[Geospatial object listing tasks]
*** Begin section ***
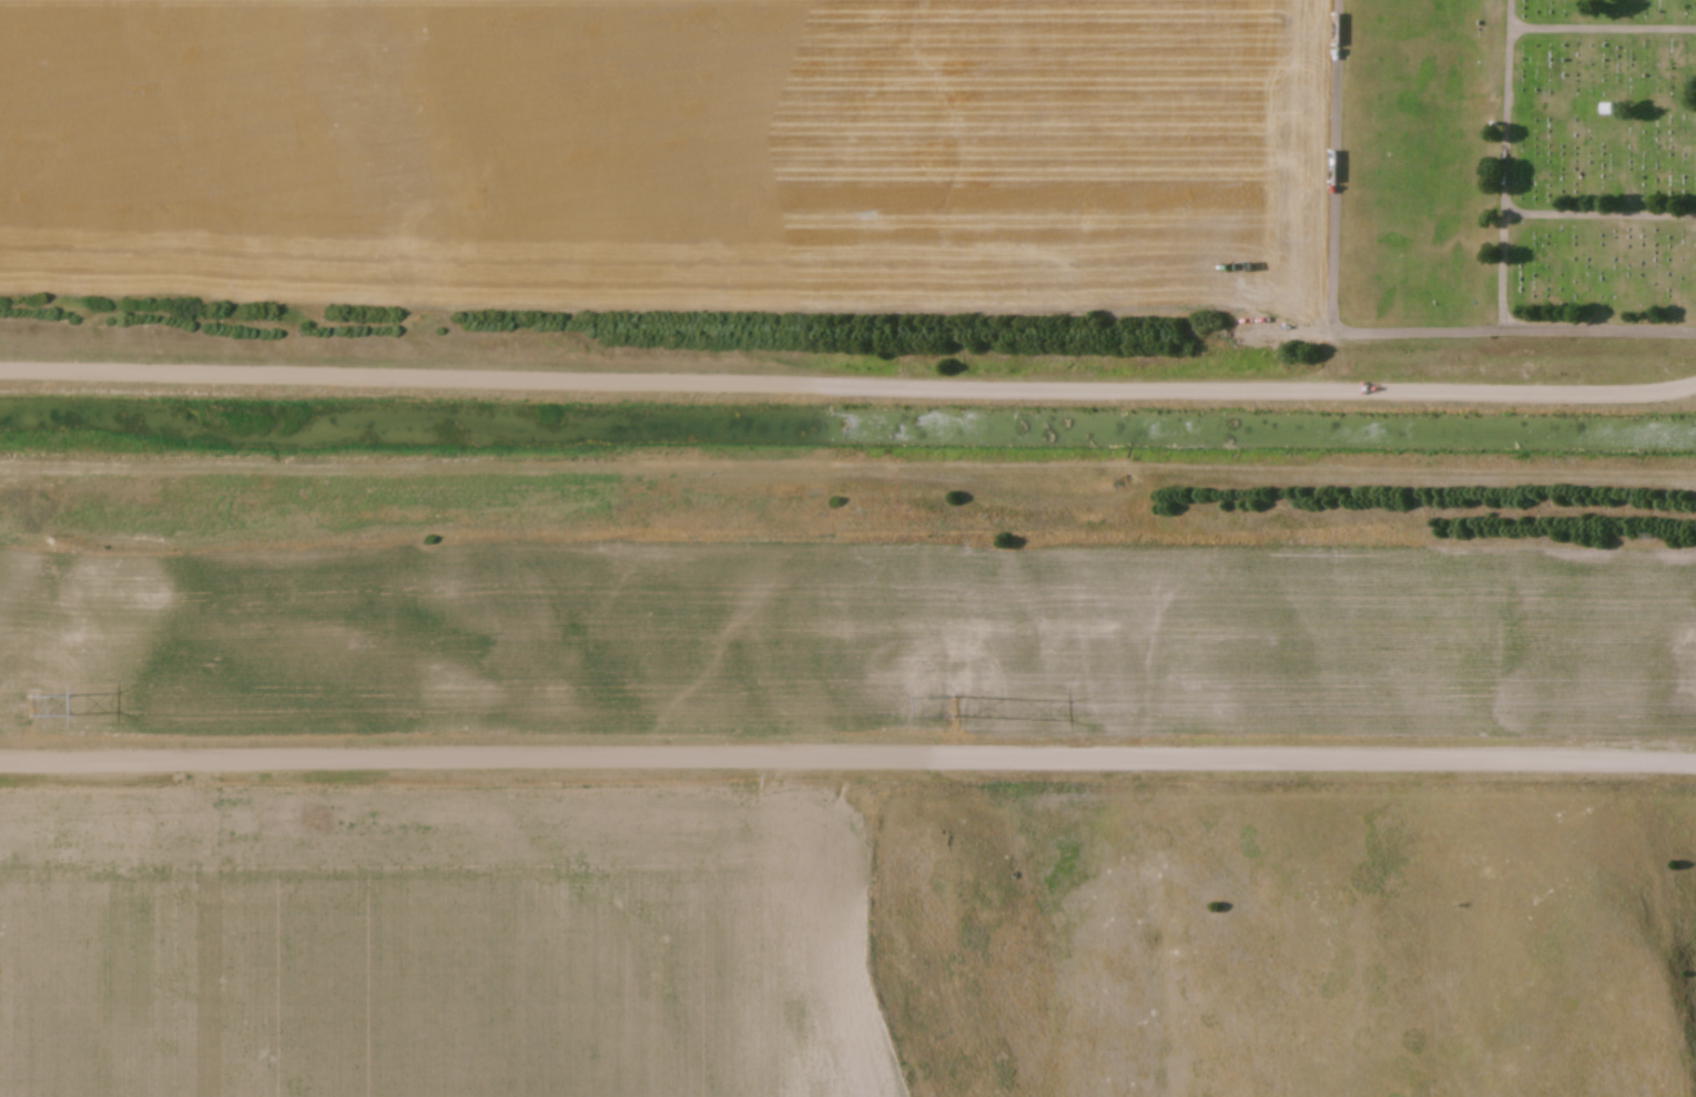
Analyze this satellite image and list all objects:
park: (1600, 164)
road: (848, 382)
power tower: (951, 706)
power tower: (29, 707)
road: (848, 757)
*** End section ***
## [Brief]
Omit the pictures, then give all the lines above again exactly.

## [Answer below]
Analyze this satellite image and list all objects:
park: (1600, 164)
road: (848, 382)
power tower: (951, 706)
power tower: (29, 707)
road: (848, 757)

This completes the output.